*Instructions for the task*: Because the entries hold pictures, reproduce only their words, exactly as written.

*Listed entries*:
________________________________________

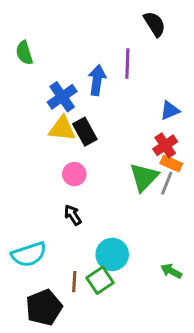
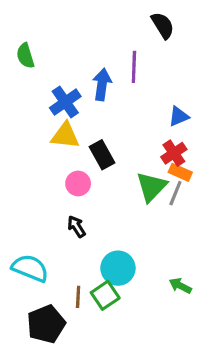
black rectangle: (85, 132) -> (102, 155), moved
cyan semicircle: (29, 254) -> (30, 268), turned -140

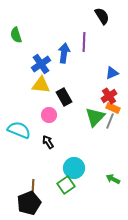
cyan semicircle: (30, 268) -> (19, 130), moved
brown line: (78, 297) -> (33, 186), moved

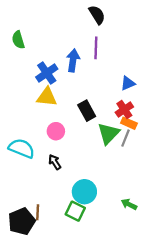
black semicircle: (102, 16) -> (97, 15), moved
black rectangle: (64, 97) -> (87, 111), moved
green square: (66, 185) -> (75, 211), turned -30
black pentagon: (29, 203) -> (22, 221), moved

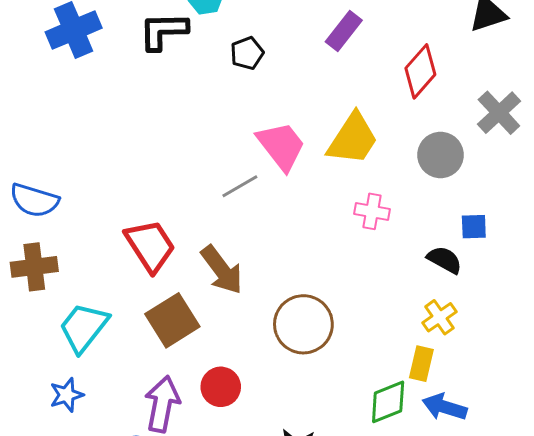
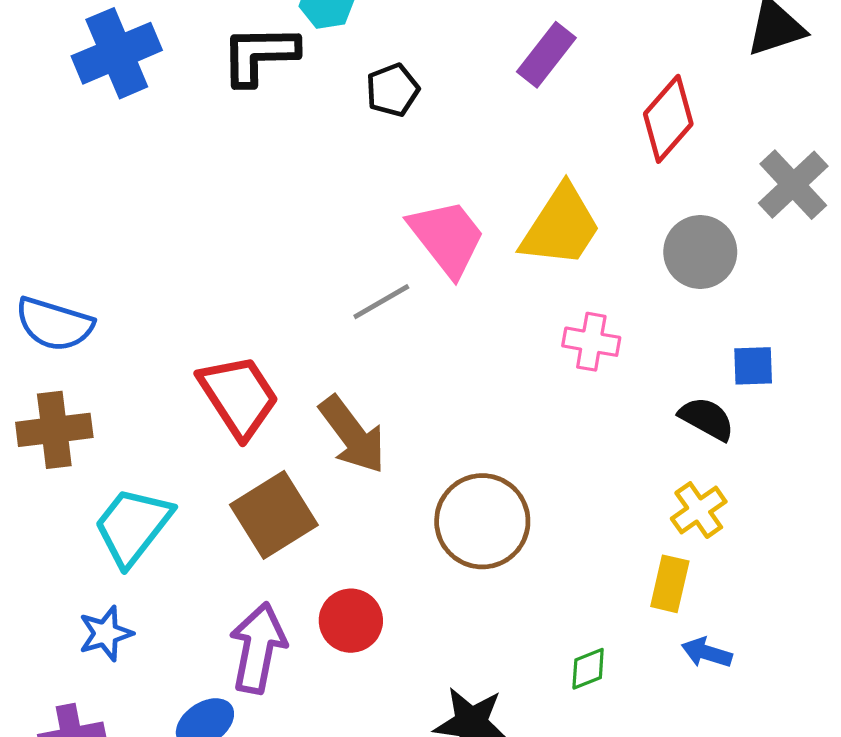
green diamond: (388, 402) -> (588, 669), moved, size x0.6
blue arrow: (445, 407) -> (707, 653), size x0.7

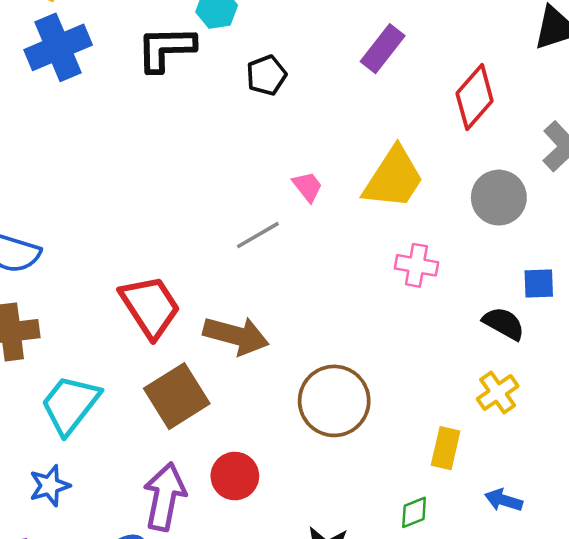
pink trapezoid: (447, 238) -> (308, 187), size x0.5
brown arrow: (352, 435) -> (236, 336), turned -38
yellow rectangle: (670, 584) -> (446, 448), moved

________________________________________

*Exercise solution*:
black rectangle: (85, 132) -> (102, 155), moved
cyan semicircle: (29, 254) -> (30, 268), turned -140

cyan semicircle: (30, 268) -> (19, 130), moved
brown line: (78, 297) -> (33, 186), moved

black semicircle: (102, 16) -> (97, 15), moved
black rectangle: (64, 97) -> (87, 111), moved
green square: (66, 185) -> (75, 211), turned -30
black pentagon: (29, 203) -> (22, 221), moved

green diamond: (388, 402) -> (588, 669), moved, size x0.6
blue arrow: (445, 407) -> (707, 653), size x0.7

pink trapezoid: (447, 238) -> (308, 187), size x0.5
brown arrow: (352, 435) -> (236, 336), turned -38
yellow rectangle: (670, 584) -> (446, 448), moved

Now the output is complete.